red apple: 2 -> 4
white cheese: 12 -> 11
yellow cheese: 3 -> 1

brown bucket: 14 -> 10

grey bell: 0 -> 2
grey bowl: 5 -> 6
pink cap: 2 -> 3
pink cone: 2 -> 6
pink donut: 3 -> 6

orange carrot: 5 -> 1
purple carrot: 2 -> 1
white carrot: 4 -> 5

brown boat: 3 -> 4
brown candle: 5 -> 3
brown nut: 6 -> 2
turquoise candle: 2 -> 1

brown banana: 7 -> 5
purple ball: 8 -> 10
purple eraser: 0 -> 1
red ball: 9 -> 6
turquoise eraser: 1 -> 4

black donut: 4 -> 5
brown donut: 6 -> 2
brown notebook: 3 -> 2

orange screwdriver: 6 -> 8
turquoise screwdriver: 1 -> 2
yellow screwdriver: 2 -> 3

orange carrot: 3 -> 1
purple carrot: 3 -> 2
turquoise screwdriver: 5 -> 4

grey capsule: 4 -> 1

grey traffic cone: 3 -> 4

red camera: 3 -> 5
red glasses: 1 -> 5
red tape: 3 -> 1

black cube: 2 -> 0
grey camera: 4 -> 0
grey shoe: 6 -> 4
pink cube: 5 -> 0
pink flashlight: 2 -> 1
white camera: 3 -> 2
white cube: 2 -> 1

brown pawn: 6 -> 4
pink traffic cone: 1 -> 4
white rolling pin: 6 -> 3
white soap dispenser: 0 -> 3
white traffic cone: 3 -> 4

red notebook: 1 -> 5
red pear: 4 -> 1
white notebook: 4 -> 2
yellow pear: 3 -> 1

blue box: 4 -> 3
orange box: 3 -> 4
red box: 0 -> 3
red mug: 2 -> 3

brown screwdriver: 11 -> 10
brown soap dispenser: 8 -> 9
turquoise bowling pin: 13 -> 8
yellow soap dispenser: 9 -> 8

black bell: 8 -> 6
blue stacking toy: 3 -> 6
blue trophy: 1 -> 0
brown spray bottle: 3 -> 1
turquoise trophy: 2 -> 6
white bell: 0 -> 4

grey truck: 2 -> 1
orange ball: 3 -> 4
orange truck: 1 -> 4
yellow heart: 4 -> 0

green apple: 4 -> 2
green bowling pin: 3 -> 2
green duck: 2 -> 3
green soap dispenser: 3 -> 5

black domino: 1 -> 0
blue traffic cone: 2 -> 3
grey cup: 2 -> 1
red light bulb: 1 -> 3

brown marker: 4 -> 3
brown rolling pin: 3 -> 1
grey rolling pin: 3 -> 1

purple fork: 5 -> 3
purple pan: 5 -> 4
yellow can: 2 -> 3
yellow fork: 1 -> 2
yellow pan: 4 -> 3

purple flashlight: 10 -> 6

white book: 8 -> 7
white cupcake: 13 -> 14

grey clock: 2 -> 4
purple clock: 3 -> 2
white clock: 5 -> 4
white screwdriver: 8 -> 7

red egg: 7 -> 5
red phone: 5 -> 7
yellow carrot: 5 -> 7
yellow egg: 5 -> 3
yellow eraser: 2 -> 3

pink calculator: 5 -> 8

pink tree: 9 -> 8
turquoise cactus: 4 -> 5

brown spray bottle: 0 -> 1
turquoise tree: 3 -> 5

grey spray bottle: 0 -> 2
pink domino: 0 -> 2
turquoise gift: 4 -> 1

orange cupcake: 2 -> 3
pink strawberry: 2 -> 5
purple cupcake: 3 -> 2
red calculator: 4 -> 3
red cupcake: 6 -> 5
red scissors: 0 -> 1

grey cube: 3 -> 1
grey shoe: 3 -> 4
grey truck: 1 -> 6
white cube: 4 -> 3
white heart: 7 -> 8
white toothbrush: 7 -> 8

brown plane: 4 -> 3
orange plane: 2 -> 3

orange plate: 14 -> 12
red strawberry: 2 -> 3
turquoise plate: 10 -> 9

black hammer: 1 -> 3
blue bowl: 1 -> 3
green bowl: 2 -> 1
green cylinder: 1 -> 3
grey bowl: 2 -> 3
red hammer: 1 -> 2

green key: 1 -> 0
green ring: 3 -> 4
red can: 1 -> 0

:::

> **Exercise directions**: Using the entries shown above, reproduce verbatim the lines from the line bearing "red egg: 7 -> 5" to the line bearing "turquoise gift: 4 -> 1", inclusive.

> **Exercise answer**:
red egg: 7 -> 5
red phone: 5 -> 7
yellow carrot: 5 -> 7
yellow egg: 5 -> 3
yellow eraser: 2 -> 3

pink calculator: 5 -> 8

pink tree: 9 -> 8
turquoise cactus: 4 -> 5

brown spray bottle: 0 -> 1
turquoise tree: 3 -> 5

grey spray bottle: 0 -> 2
pink domino: 0 -> 2
turquoise gift: 4 -> 1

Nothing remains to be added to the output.